THE RECORDS:

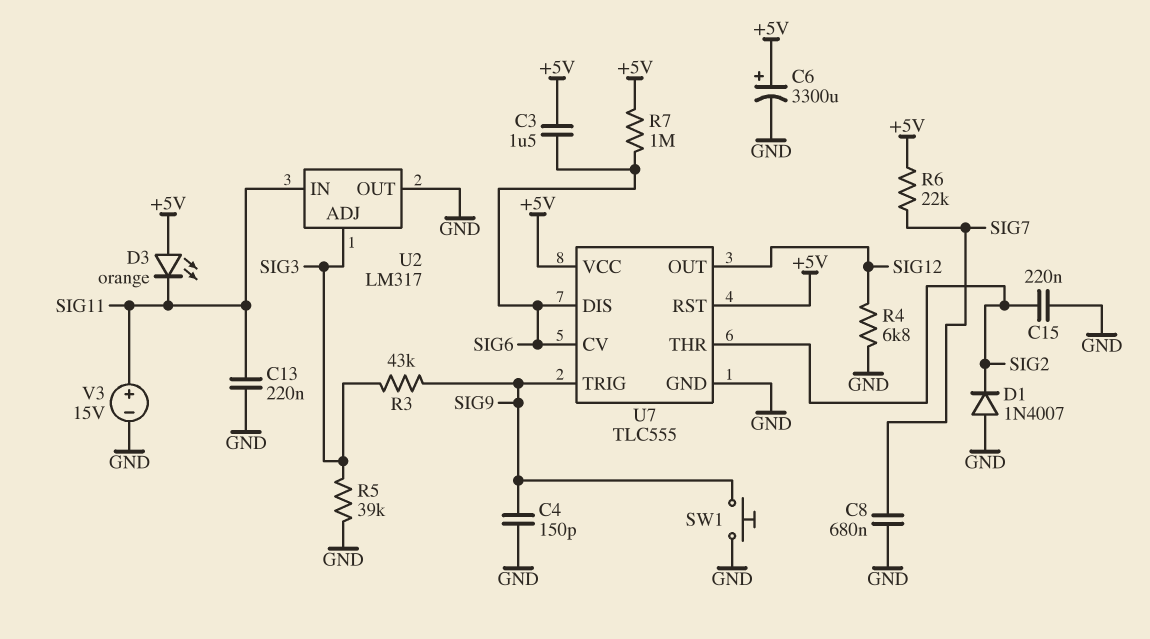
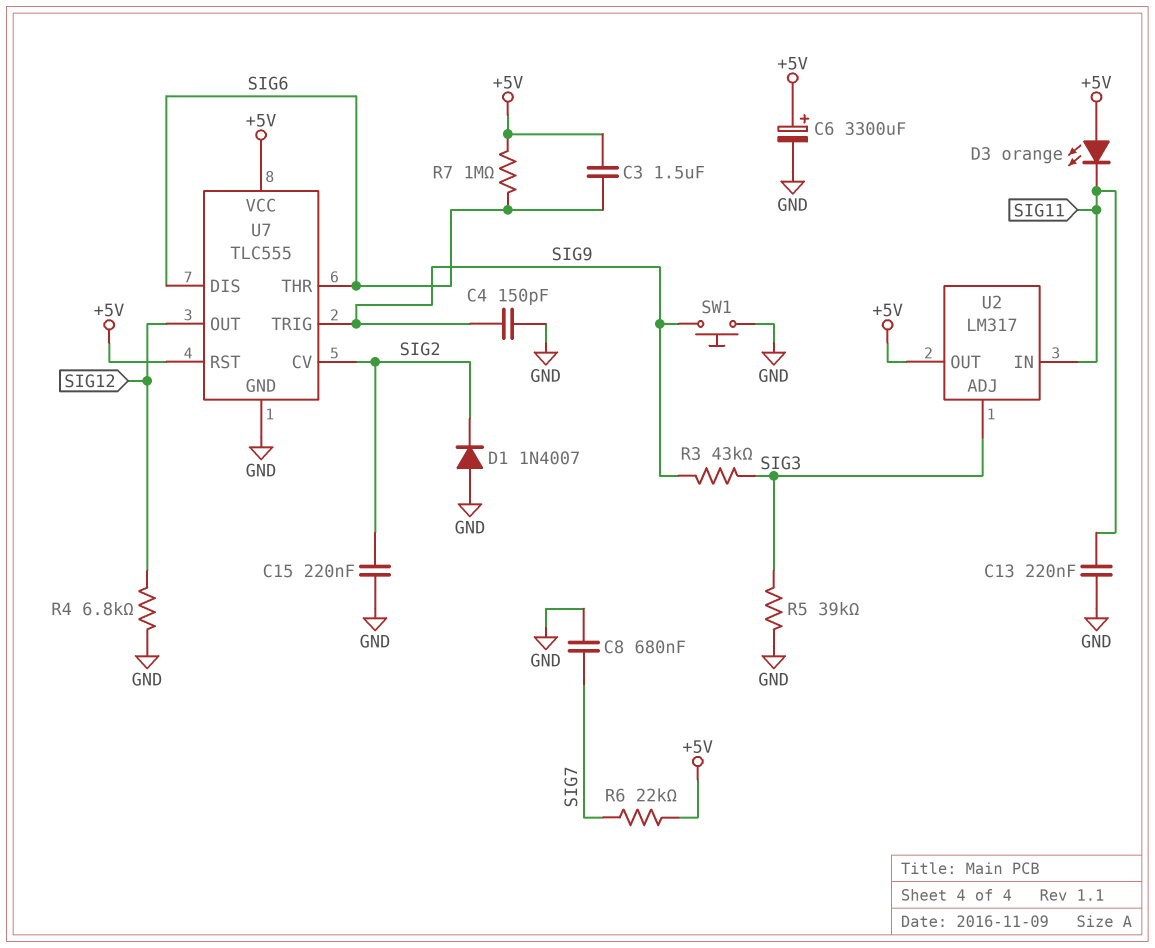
U2 pin OUT: GND -> +5V
U7 pin CV: SIG6 -> SIG2
U7 pin THR: SIG2 -> SIG6
V3: 15V (plus SIG11, minus GND) -> none

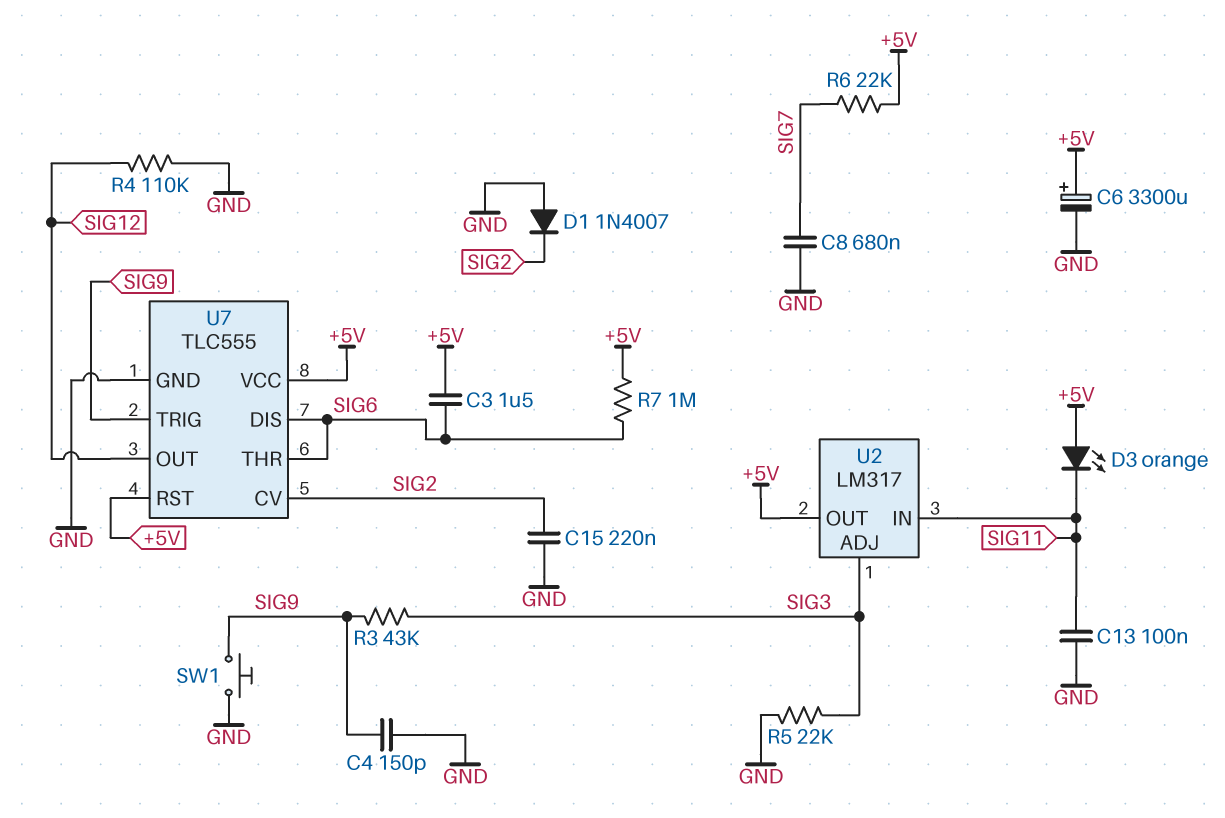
C13: 220nF (GND, SIG11) -> 100nF (GND, SIG11)
R4: 6.8k (GND, SIG12) -> 110k (GND, SIG12)
R5: 39k (GND, SIG3) -> 22k (GND, SIG3)

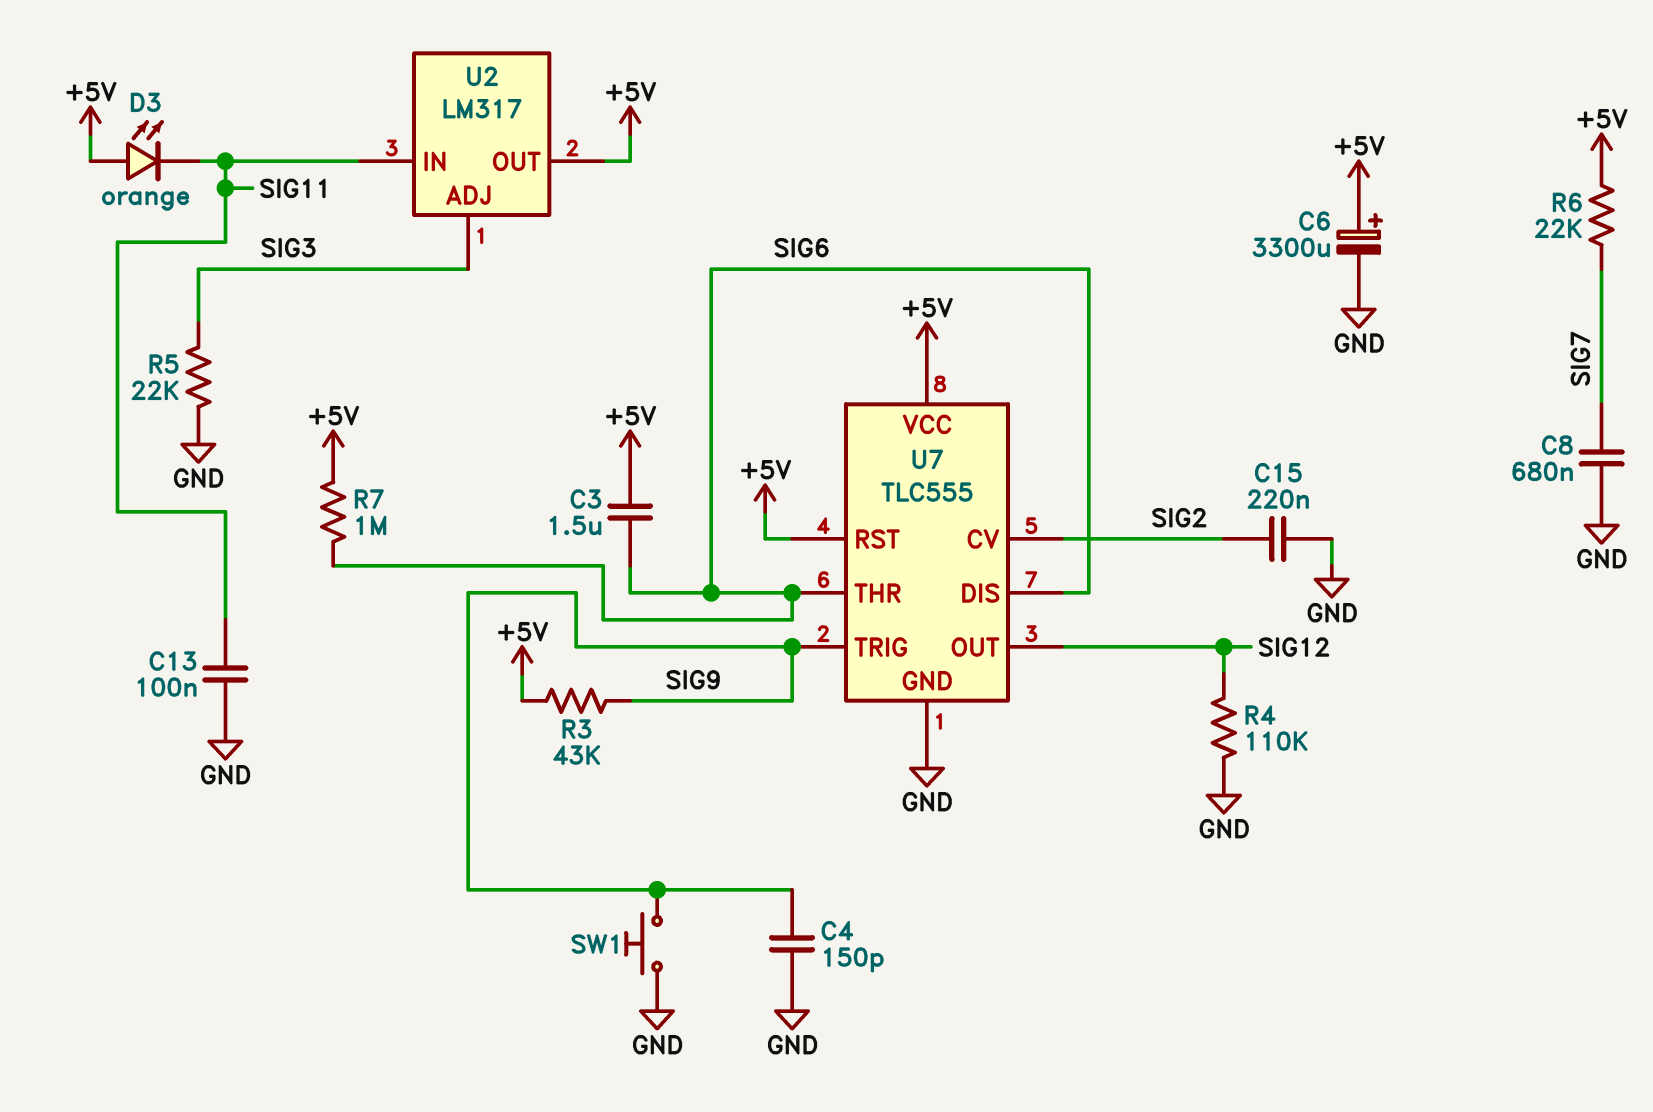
D1: diode 1N4007 (A GND, K SIG2) -> none
R3: 43k (SIG3, SIG9) -> 43k (+5V, SIG9)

EXERCISE:
From the first line to the last, copy the records exactly and skip the pictures.

FINISHED TASK:
U2 pin OUT: GND -> +5V
U7 pin CV: SIG6 -> SIG2
U7 pin THR: SIG2 -> SIG6
V3: 15V (plus SIG11, minus GND) -> none

C13: 220nF (GND, SIG11) -> 100nF (GND, SIG11)
R4: 6.8k (GND, SIG12) -> 110k (GND, SIG12)
R5: 39k (GND, SIG3) -> 22k (GND, SIG3)

D1: diode 1N4007 (A GND, K SIG2) -> none
R3: 43k (SIG3, SIG9) -> 43k (+5V, SIG9)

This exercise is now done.